» **What to work on**:
Extract the listing below word for word, omitting the pictures.

>> Start Input for this task

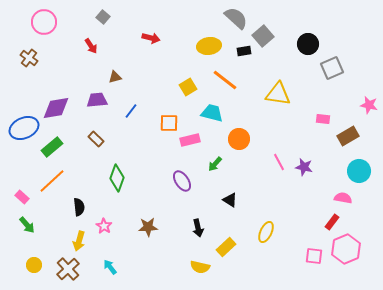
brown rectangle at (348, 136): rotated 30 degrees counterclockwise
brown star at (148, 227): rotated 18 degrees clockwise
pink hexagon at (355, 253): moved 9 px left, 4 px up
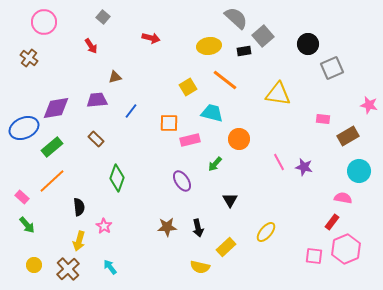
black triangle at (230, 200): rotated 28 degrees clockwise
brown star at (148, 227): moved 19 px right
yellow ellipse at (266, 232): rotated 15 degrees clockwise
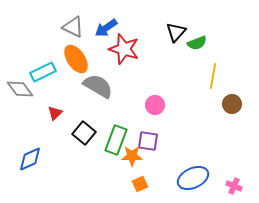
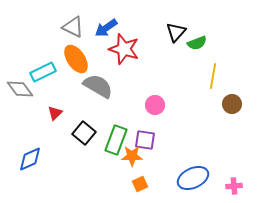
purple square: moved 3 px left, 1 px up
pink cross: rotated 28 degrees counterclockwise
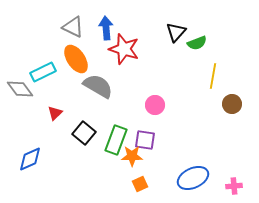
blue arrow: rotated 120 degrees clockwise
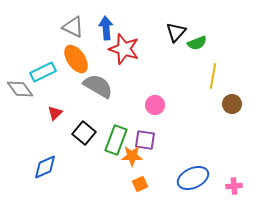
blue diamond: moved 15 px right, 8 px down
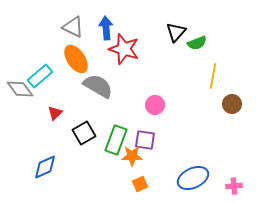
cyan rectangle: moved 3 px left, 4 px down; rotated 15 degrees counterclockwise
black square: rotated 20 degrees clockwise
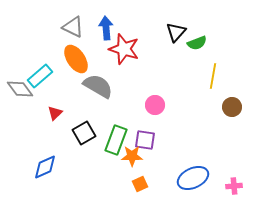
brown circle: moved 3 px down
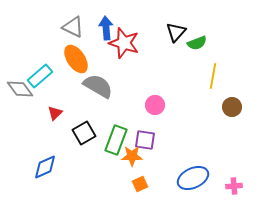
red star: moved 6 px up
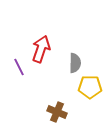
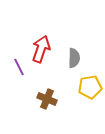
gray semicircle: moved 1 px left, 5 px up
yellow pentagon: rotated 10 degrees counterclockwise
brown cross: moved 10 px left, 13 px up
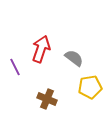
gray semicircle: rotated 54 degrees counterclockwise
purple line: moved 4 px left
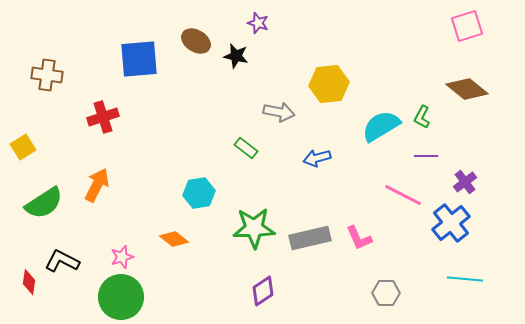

>> End Input for this task

» **Response**:
brown rectangle at (348, 136): rotated 30 degrees counterclockwise
brown star at (148, 227): rotated 18 degrees clockwise
pink hexagon at (355, 253): moved 9 px left, 4 px up
black triangle at (230, 200): rotated 28 degrees clockwise
brown star at (148, 227): moved 19 px right
yellow ellipse at (266, 232): rotated 15 degrees clockwise
purple square: moved 3 px left, 1 px up
pink cross: rotated 28 degrees counterclockwise
blue arrow: rotated 120 degrees clockwise
blue diamond: moved 15 px right, 8 px down
cyan rectangle: moved 3 px left, 4 px down; rotated 15 degrees counterclockwise
black square: rotated 20 degrees clockwise
brown circle: moved 3 px down
red star: moved 6 px up
gray semicircle: moved 1 px left, 5 px up
yellow pentagon: rotated 10 degrees counterclockwise
brown cross: moved 10 px left, 13 px up
gray semicircle: rotated 54 degrees counterclockwise
purple line: moved 4 px left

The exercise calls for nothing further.